▶ Task details
Your answer should be one number: the count of lines in these entries that hold the word "orange".
══ Supplied material ══
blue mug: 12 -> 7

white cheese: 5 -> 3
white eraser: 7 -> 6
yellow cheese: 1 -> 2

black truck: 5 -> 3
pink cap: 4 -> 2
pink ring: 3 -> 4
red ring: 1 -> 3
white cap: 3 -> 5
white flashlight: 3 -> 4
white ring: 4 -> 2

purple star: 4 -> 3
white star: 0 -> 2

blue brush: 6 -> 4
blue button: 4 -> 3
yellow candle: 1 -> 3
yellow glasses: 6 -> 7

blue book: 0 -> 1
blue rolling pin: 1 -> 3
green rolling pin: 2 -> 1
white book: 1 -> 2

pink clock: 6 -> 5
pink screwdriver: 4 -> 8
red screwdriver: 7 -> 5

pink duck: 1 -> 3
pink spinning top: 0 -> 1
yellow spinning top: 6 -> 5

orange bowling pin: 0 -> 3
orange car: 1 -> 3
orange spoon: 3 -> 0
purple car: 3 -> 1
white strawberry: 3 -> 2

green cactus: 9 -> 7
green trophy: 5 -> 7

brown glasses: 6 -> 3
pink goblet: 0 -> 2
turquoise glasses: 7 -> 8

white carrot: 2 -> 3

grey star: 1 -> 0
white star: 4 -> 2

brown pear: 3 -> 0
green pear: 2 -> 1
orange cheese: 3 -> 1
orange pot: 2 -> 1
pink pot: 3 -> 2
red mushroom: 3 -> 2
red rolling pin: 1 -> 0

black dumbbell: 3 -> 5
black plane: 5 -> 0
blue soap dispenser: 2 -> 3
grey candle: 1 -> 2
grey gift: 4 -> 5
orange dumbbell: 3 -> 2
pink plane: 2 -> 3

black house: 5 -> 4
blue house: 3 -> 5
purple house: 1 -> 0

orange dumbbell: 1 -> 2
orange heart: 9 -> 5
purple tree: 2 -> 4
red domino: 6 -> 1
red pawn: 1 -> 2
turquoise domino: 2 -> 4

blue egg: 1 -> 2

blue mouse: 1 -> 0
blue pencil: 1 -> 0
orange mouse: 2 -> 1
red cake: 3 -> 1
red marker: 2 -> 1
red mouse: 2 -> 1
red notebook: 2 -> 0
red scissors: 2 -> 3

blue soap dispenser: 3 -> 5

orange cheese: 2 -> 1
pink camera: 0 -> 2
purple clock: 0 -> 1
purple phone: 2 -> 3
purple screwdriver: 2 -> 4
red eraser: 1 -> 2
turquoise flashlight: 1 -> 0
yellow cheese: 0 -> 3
═══
▶ Final answer
10